### Source data:
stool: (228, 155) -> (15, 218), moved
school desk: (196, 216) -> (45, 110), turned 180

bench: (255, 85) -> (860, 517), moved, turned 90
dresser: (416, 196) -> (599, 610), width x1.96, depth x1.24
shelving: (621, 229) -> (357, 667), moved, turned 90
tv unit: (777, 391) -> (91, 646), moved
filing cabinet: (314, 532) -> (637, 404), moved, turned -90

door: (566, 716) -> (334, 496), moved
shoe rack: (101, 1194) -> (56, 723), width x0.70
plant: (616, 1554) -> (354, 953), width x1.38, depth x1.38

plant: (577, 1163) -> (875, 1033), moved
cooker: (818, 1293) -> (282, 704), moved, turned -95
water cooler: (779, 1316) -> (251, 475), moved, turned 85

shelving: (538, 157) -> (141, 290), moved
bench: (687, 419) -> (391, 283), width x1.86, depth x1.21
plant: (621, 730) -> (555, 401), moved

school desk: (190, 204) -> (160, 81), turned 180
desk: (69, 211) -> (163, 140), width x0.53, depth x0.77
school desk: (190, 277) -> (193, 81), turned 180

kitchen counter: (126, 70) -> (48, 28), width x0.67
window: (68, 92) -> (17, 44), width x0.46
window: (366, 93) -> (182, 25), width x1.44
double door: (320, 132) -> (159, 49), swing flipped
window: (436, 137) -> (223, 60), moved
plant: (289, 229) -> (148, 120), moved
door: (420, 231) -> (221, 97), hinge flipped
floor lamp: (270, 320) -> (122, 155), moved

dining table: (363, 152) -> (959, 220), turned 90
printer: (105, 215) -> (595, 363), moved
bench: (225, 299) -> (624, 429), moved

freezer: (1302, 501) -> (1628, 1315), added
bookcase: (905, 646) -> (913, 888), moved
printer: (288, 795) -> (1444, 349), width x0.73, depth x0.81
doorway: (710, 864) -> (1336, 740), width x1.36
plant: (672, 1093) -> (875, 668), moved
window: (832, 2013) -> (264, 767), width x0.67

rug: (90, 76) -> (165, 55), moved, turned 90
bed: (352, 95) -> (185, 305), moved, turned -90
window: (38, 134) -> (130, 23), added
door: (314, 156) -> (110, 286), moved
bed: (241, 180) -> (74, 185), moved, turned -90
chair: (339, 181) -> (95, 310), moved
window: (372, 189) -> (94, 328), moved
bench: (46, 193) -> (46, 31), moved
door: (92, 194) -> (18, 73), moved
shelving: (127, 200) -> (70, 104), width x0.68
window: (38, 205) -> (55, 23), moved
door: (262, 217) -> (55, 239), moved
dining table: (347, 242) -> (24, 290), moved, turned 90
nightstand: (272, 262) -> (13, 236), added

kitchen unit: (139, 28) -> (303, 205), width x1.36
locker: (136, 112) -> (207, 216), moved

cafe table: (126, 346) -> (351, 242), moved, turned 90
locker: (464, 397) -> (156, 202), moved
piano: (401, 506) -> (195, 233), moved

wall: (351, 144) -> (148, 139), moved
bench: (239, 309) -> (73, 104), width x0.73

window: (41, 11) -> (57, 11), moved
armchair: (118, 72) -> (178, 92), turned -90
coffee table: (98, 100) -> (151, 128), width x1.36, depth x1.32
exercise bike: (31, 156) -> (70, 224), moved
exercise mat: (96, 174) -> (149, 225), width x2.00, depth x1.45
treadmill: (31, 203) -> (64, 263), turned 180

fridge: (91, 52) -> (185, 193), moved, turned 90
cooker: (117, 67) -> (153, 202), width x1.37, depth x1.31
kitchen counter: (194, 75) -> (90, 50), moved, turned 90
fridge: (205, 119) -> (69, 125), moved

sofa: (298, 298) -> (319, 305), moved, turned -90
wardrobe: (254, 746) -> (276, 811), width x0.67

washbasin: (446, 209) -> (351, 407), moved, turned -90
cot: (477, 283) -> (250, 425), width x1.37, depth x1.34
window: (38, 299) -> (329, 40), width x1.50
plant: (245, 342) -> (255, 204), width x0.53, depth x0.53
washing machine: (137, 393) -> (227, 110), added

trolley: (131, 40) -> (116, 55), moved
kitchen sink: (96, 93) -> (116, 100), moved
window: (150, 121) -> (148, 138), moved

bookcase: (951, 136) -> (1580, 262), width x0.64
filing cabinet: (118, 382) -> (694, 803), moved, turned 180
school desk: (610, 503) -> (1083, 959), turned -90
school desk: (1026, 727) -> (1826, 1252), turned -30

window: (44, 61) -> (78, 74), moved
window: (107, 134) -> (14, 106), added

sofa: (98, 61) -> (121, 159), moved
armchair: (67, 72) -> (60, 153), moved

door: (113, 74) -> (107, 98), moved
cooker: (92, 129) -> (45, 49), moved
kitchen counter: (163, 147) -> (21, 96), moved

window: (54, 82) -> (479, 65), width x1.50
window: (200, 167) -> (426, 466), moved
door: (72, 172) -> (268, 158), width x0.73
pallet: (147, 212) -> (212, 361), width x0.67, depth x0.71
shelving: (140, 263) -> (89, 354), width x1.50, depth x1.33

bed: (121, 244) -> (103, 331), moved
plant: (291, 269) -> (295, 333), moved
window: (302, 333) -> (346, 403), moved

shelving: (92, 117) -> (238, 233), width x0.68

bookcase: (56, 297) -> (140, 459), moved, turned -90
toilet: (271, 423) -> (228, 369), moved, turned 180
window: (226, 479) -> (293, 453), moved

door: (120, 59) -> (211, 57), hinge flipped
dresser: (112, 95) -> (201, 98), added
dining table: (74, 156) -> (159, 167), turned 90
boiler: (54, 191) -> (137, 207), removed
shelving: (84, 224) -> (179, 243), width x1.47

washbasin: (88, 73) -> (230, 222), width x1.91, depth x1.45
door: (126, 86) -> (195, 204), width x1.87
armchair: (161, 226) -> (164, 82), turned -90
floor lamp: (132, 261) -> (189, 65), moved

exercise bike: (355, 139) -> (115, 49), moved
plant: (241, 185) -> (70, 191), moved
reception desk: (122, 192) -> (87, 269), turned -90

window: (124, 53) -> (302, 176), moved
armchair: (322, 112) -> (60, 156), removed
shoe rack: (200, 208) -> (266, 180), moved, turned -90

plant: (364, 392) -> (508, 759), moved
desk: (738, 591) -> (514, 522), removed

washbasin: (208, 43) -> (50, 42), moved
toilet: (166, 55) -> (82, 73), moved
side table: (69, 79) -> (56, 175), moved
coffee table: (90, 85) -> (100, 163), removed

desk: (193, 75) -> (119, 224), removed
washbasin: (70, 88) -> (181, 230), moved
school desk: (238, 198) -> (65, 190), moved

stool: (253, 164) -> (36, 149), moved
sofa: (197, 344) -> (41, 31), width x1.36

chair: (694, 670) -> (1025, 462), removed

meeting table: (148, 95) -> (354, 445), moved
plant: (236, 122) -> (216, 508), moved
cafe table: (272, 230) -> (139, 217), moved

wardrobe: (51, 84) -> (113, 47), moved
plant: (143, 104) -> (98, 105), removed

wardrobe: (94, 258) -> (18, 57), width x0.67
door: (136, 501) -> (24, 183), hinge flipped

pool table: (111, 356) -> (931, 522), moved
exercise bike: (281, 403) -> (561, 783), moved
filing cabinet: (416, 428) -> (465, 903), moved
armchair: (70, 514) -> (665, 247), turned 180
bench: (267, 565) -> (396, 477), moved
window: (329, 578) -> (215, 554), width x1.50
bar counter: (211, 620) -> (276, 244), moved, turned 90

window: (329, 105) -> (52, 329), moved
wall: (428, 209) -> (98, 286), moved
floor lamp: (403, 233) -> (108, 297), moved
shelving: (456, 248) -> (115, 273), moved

### Goal of the exercise:
The records above should be transcribed in full, with no differences.

### Answer section:
stool: (228, 155) -> (15, 218), moved
school desk: (196, 216) -> (45, 110), turned 180

bench: (255, 85) -> (860, 517), moved, turned 90
dresser: (416, 196) -> (599, 610), width x1.96, depth x1.24
shelving: (621, 229) -> (357, 667), moved, turned 90
tv unit: (777, 391) -> (91, 646), moved
filing cabinet: (314, 532) -> (637, 404), moved, turned -90

door: (566, 716) -> (334, 496), moved
shoe rack: (101, 1194) -> (56, 723), width x0.70
plant: (616, 1554) -> (354, 953), width x1.38, depth x1.38

plant: (577, 1163) -> (875, 1033), moved
cooker: (818, 1293) -> (282, 704), moved, turned -95
water cooler: (779, 1316) -> (251, 475), moved, turned 85

shelving: (538, 157) -> (141, 290), moved
bench: (687, 419) -> (391, 283), width x1.86, depth x1.21
plant: (621, 730) -> (555, 401), moved

school desk: (190, 204) -> (160, 81), turned 180
desk: (69, 211) -> (163, 140), width x0.53, depth x0.77
school desk: (190, 277) -> (193, 81), turned 180

kitchen counter: (126, 70) -> (48, 28), width x0.67
window: (68, 92) -> (17, 44), width x0.46
window: (366, 93) -> (182, 25), width x1.44
double door: (320, 132) -> (159, 49), swing flipped
window: (436, 137) -> (223, 60), moved
plant: (289, 229) -> (148, 120), moved
door: (420, 231) -> (221, 97), hinge flipped
floor lamp: (270, 320) -> (122, 155), moved

dining table: (363, 152) -> (959, 220), turned 90
printer: (105, 215) -> (595, 363), moved
bench: (225, 299) -> (624, 429), moved

freezer: (1302, 501) -> (1628, 1315), added
bookcase: (905, 646) -> (913, 888), moved
printer: (288, 795) -> (1444, 349), width x0.73, depth x0.81
doorway: (710, 864) -> (1336, 740), width x1.36
plant: (672, 1093) -> (875, 668), moved
window: (832, 2013) -> (264, 767), width x0.67

rug: (90, 76) -> (165, 55), moved, turned 90
bed: (352, 95) -> (185, 305), moved, turned -90
window: (38, 134) -> (130, 23), added
door: (314, 156) -> (110, 286), moved
bed: (241, 180) -> (74, 185), moved, turned -90
chair: (339, 181) -> (95, 310), moved
window: (372, 189) -> (94, 328), moved
bench: (46, 193) -> (46, 31), moved
door: (92, 194) -> (18, 73), moved
shelving: (127, 200) -> (70, 104), width x0.68
window: (38, 205) -> (55, 23), moved
door: (262, 217) -> (55, 239), moved
dining table: (347, 242) -> (24, 290), moved, turned 90
nightstand: (272, 262) -> (13, 236), added

kitchen unit: (139, 28) -> (303, 205), width x1.36
locker: (136, 112) -> (207, 216), moved

cafe table: (126, 346) -> (351, 242), moved, turned 90
locker: (464, 397) -> (156, 202), moved
piano: (401, 506) -> (195, 233), moved

wall: (351, 144) -> (148, 139), moved
bench: (239, 309) -> (73, 104), width x0.73

window: (41, 11) -> (57, 11), moved
armchair: (118, 72) -> (178, 92), turned -90
coffee table: (98, 100) -> (151, 128), width x1.36, depth x1.32
exercise bike: (31, 156) -> (70, 224), moved
exercise mat: (96, 174) -> (149, 225), width x2.00, depth x1.45
treadmill: (31, 203) -> (64, 263), turned 180

fridge: (91, 52) -> (185, 193), moved, turned 90
cooker: (117, 67) -> (153, 202), width x1.37, depth x1.31
kitchen counter: (194, 75) -> (90, 50), moved, turned 90
fridge: (205, 119) -> (69, 125), moved

sofa: (298, 298) -> (319, 305), moved, turned -90
wardrobe: (254, 746) -> (276, 811), width x0.67

washbasin: (446, 209) -> (351, 407), moved, turned -90
cot: (477, 283) -> (250, 425), width x1.37, depth x1.34
window: (38, 299) -> (329, 40), width x1.50
plant: (245, 342) -> (255, 204), width x0.53, depth x0.53
washing machine: (137, 393) -> (227, 110), added

trolley: (131, 40) -> (116, 55), moved
kitchen sink: (96, 93) -> (116, 100), moved
window: (150, 121) -> (148, 138), moved

bookcase: (951, 136) -> (1580, 262), width x0.64
filing cabinet: (118, 382) -> (694, 803), moved, turned 180
school desk: (610, 503) -> (1083, 959), turned -90
school desk: (1026, 727) -> (1826, 1252), turned -30

window: (44, 61) -> (78, 74), moved
window: (107, 134) -> (14, 106), added

sofa: (98, 61) -> (121, 159), moved
armchair: (67, 72) -> (60, 153), moved

door: (113, 74) -> (107, 98), moved
cooker: (92, 129) -> (45, 49), moved
kitchen counter: (163, 147) -> (21, 96), moved

window: (54, 82) -> (479, 65), width x1.50
window: (200, 167) -> (426, 466), moved
door: (72, 172) -> (268, 158), width x0.73
pallet: (147, 212) -> (212, 361), width x0.67, depth x0.71
shelving: (140, 263) -> (89, 354), width x1.50, depth x1.33

bed: (121, 244) -> (103, 331), moved
plant: (291, 269) -> (295, 333), moved
window: (302, 333) -> (346, 403), moved

shelving: (92, 117) -> (238, 233), width x0.68

bookcase: (56, 297) -> (140, 459), moved, turned -90
toilet: (271, 423) -> (228, 369), moved, turned 180
window: (226, 479) -> (293, 453), moved

door: (120, 59) -> (211, 57), hinge flipped
dresser: (112, 95) -> (201, 98), added
dining table: (74, 156) -> (159, 167), turned 90
boiler: (54, 191) -> (137, 207), removed
shelving: (84, 224) -> (179, 243), width x1.47

washbasin: (88, 73) -> (230, 222), width x1.91, depth x1.45
door: (126, 86) -> (195, 204), width x1.87
armchair: (161, 226) -> (164, 82), turned -90
floor lamp: (132, 261) -> (189, 65), moved

exercise bike: (355, 139) -> (115, 49), moved
plant: (241, 185) -> (70, 191), moved
reception desk: (122, 192) -> (87, 269), turned -90

window: (124, 53) -> (302, 176), moved
armchair: (322, 112) -> (60, 156), removed
shoe rack: (200, 208) -> (266, 180), moved, turned -90

plant: (364, 392) -> (508, 759), moved
desk: (738, 591) -> (514, 522), removed

washbasin: (208, 43) -> (50, 42), moved
toilet: (166, 55) -> (82, 73), moved
side table: (69, 79) -> (56, 175), moved
coffee table: (90, 85) -> (100, 163), removed

desk: (193, 75) -> (119, 224), removed
washbasin: (70, 88) -> (181, 230), moved
school desk: (238, 198) -> (65, 190), moved

stool: (253, 164) -> (36, 149), moved
sofa: (197, 344) -> (41, 31), width x1.36

chair: (694, 670) -> (1025, 462), removed

meeting table: (148, 95) -> (354, 445), moved
plant: (236, 122) -> (216, 508), moved
cafe table: (272, 230) -> (139, 217), moved

wardrobe: (51, 84) -> (113, 47), moved
plant: (143, 104) -> (98, 105), removed

wardrobe: (94, 258) -> (18, 57), width x0.67
door: (136, 501) -> (24, 183), hinge flipped

pool table: (111, 356) -> (931, 522), moved
exercise bike: (281, 403) -> (561, 783), moved
filing cabinet: (416, 428) -> (465, 903), moved
armchair: (70, 514) -> (665, 247), turned 180
bench: (267, 565) -> (396, 477), moved
window: (329, 578) -> (215, 554), width x1.50
bar counter: (211, 620) -> (276, 244), moved, turned 90

window: (329, 105) -> (52, 329), moved
wall: (428, 209) -> (98, 286), moved
floor lamp: (403, 233) -> (108, 297), moved
shelving: (456, 248) -> (115, 273), moved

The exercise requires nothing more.